Exercise prompt: Exactly the lines from the one containing "brown hat [718,434,809,527]" through the end of the entries, both ends included, are to be output.

Provided data:
------------------------------------------------------------------------
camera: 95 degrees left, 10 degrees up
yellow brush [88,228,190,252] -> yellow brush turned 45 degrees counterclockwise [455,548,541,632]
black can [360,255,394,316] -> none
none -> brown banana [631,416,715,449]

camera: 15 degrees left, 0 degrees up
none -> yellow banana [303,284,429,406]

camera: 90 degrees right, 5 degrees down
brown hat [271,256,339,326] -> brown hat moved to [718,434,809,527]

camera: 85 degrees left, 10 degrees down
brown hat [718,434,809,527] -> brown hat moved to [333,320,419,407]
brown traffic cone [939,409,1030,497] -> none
------------------------------------------------------------------------
Task answer:
brown hat [718,434,809,527] -> brown hat moved to [333,320,419,407]
brown traffic cone [939,409,1030,497] -> none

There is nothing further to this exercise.